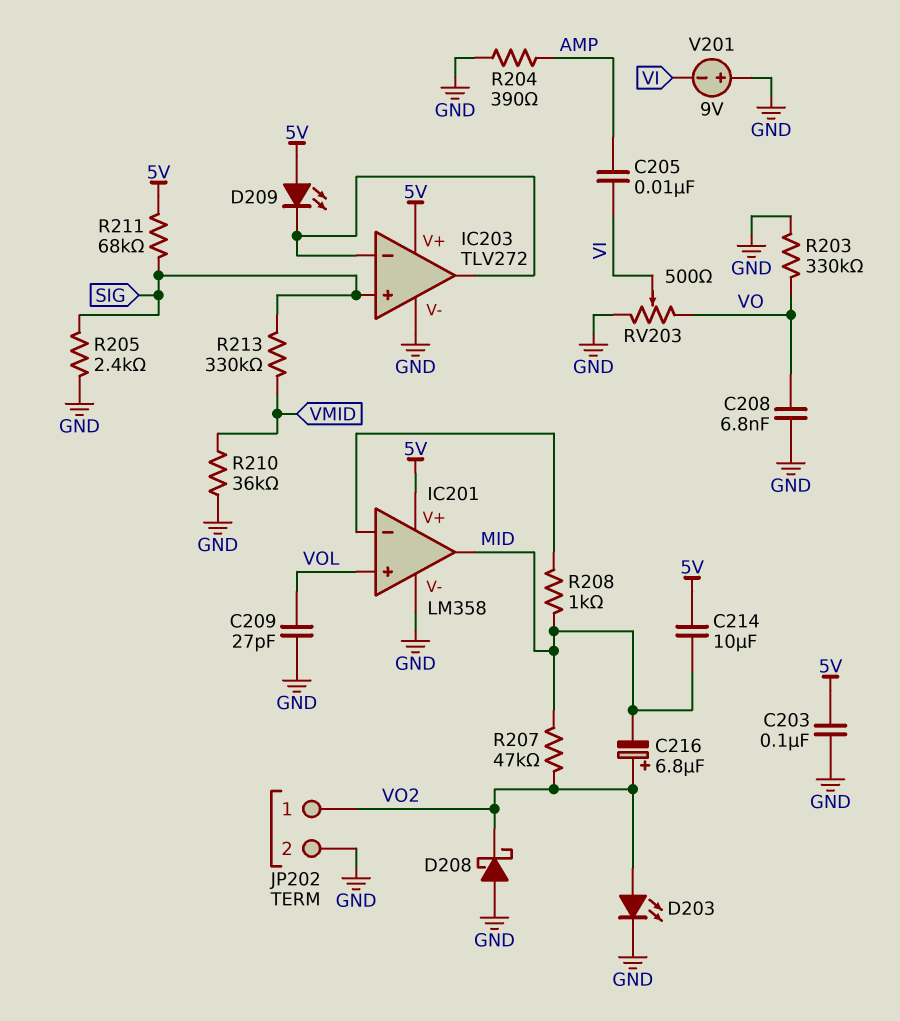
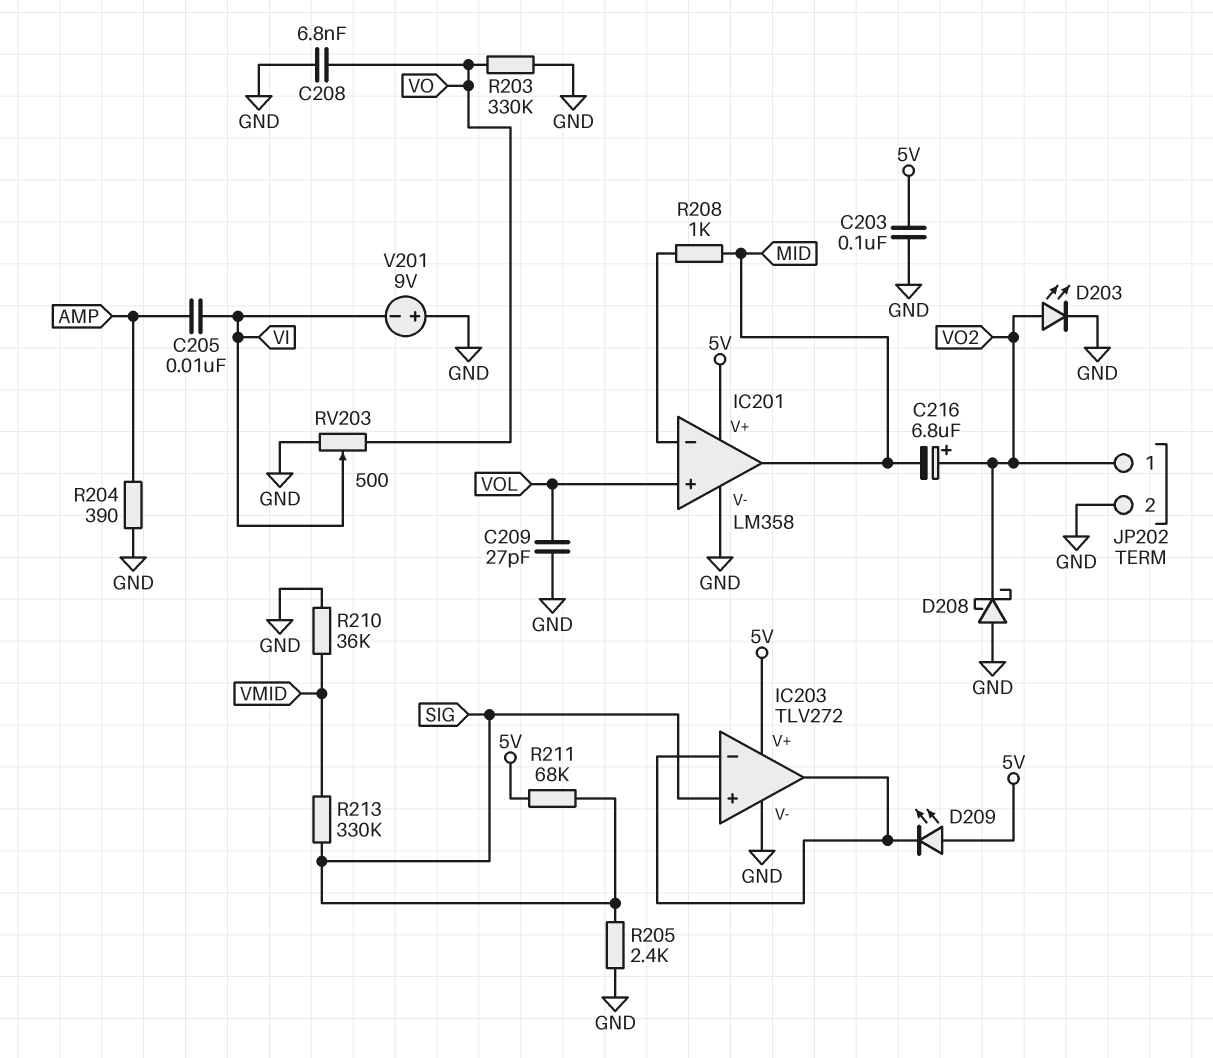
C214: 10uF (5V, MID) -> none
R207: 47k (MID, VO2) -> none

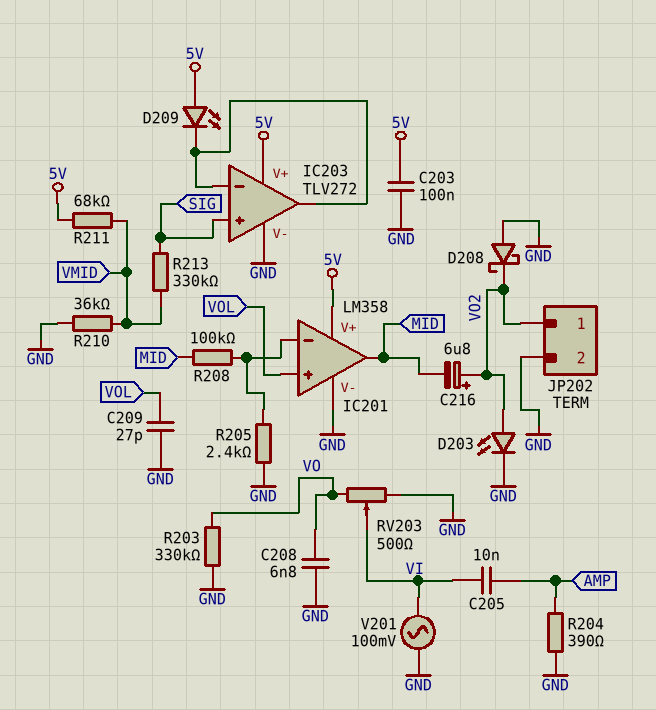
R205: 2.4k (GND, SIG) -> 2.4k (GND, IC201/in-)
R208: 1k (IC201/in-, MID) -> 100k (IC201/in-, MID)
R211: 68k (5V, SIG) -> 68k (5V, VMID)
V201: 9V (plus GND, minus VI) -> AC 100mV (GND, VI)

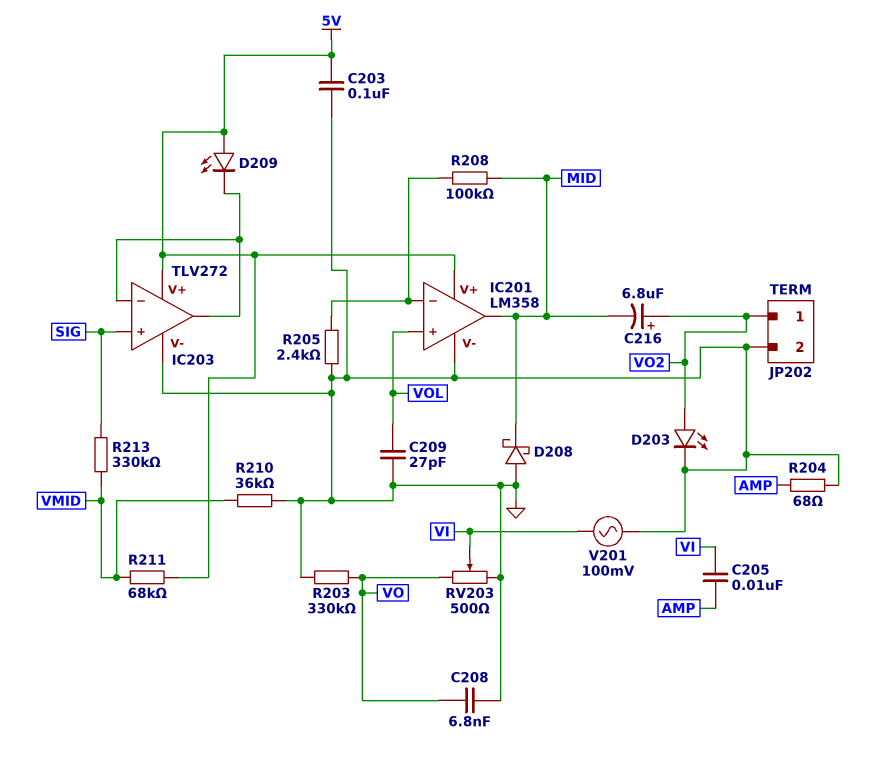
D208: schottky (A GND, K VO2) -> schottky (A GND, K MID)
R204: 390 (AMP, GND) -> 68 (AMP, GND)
* * *
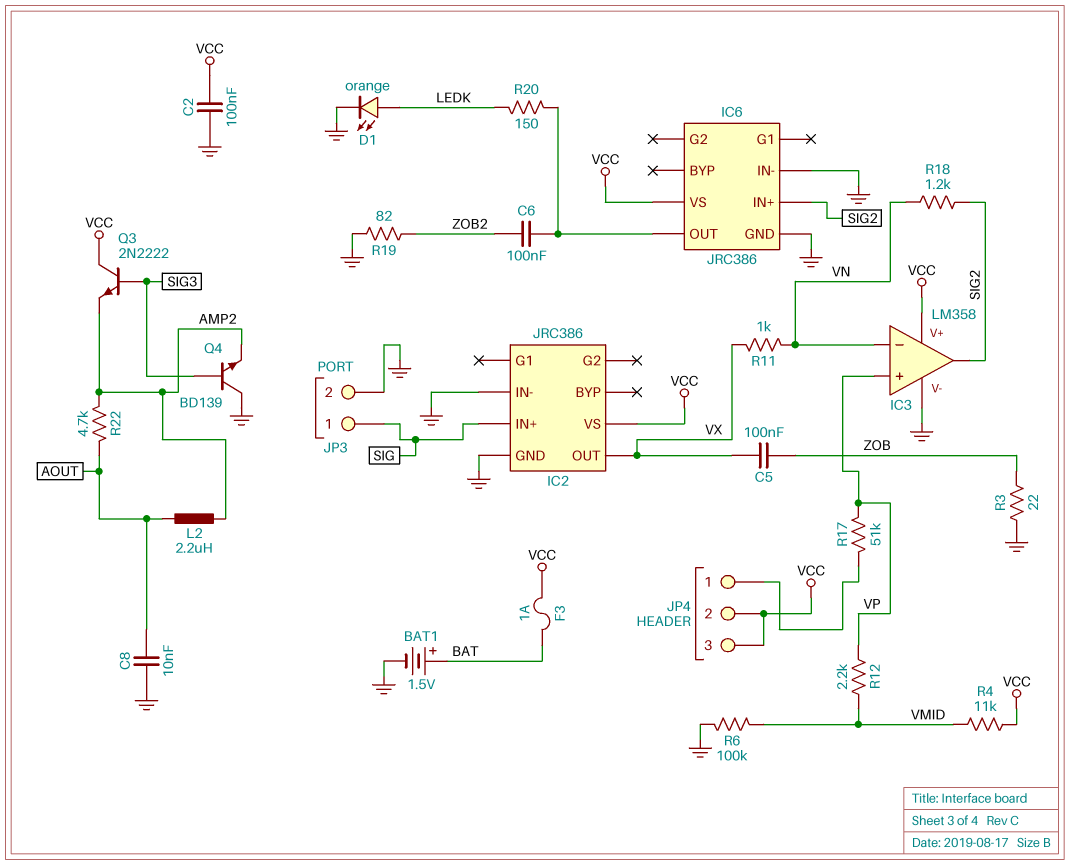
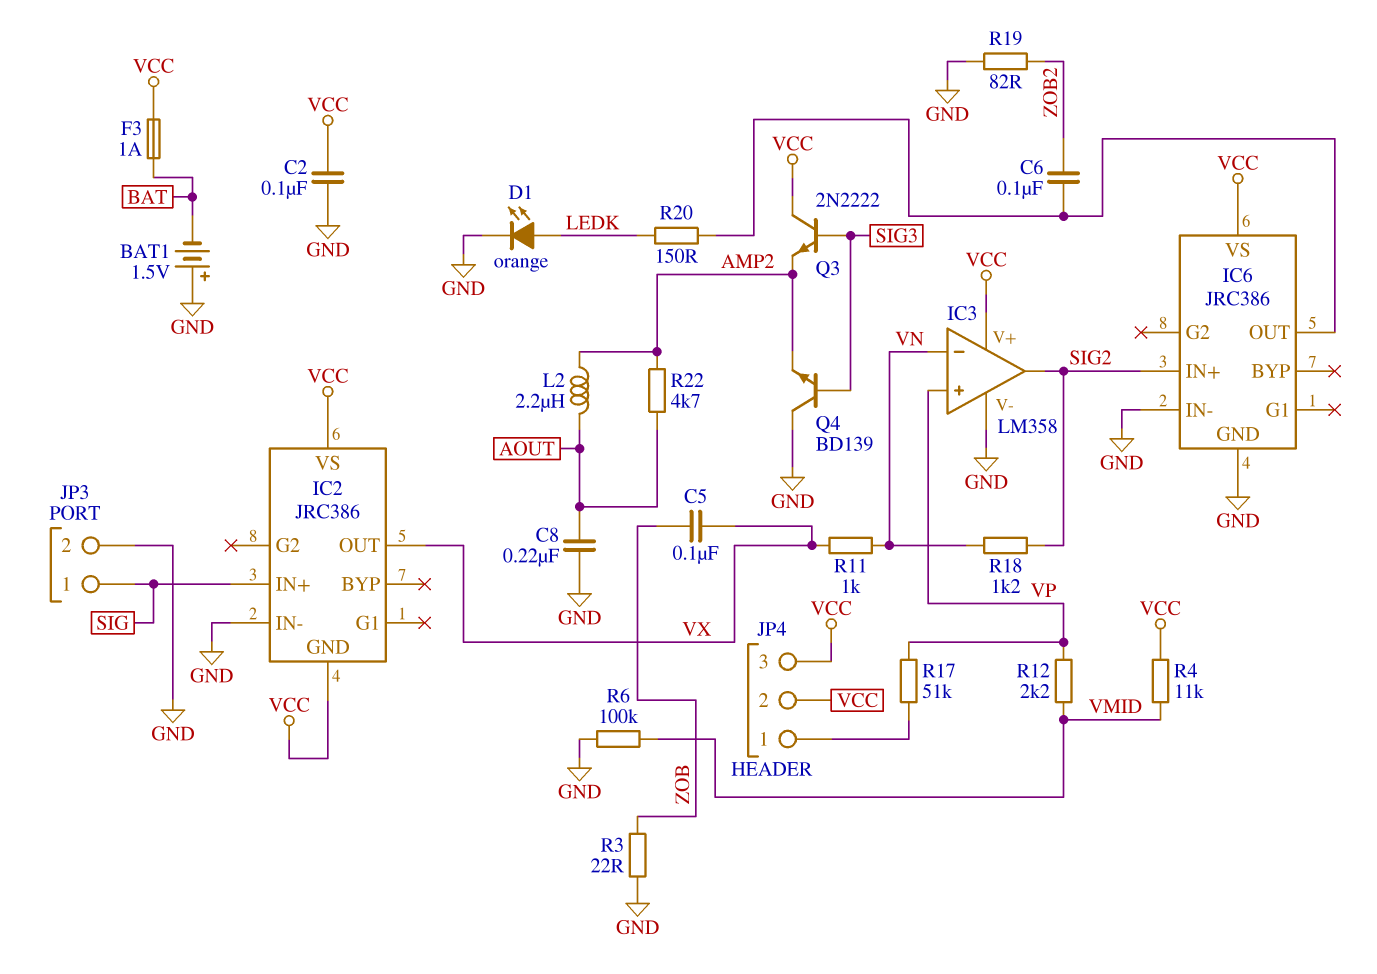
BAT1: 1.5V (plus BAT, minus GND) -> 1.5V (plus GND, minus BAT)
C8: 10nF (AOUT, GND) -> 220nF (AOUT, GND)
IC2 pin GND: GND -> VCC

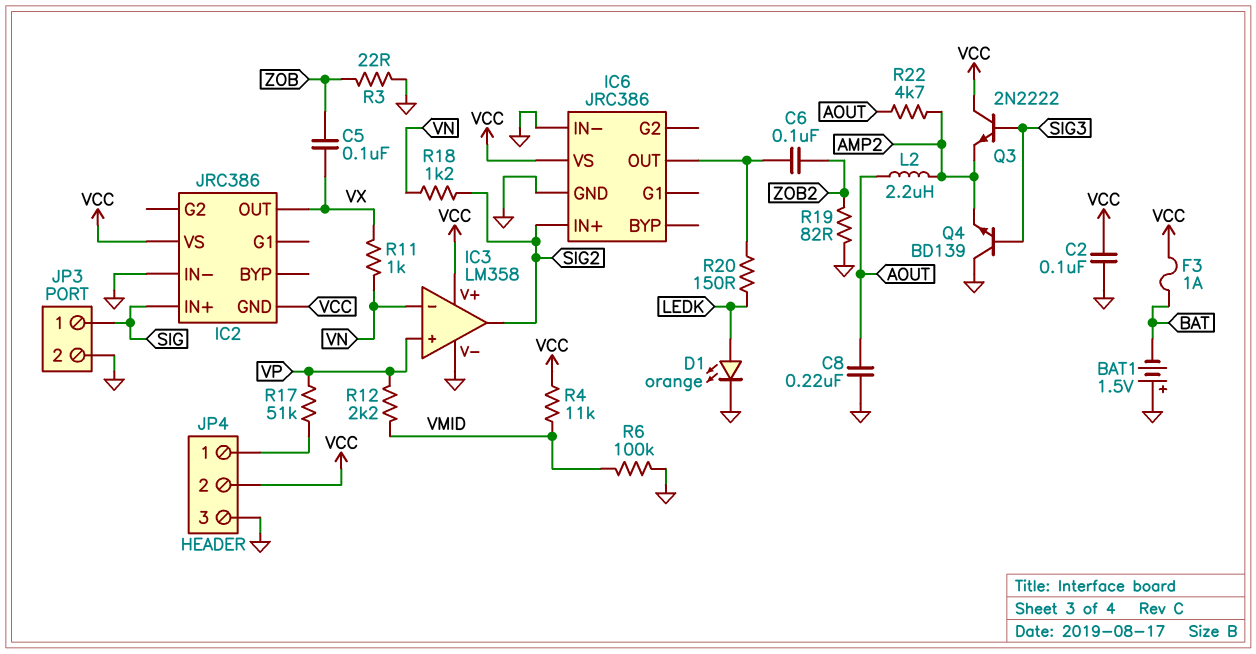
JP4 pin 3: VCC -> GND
* * *
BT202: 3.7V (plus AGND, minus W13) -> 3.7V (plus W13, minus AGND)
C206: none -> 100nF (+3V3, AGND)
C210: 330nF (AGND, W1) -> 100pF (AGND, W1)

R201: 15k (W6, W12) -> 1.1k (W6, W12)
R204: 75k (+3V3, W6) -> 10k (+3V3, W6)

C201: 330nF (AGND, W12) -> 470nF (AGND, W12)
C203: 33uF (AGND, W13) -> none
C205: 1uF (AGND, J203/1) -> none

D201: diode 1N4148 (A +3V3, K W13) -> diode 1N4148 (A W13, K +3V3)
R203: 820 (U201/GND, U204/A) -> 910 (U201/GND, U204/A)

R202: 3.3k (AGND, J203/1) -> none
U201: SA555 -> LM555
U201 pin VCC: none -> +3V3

WHAT TO DO: In the data above, start at the line that has "R202: 3.3k (AGND, J203/1) -> none", stop after the line that has "U201 pin VCC: none -> +3V3", and print every line in between exactly as it stands.

THE COMPLETED TASK:
R202: 3.3k (AGND, J203/1) -> none
U201: SA555 -> LM555
U201 pin VCC: none -> +3V3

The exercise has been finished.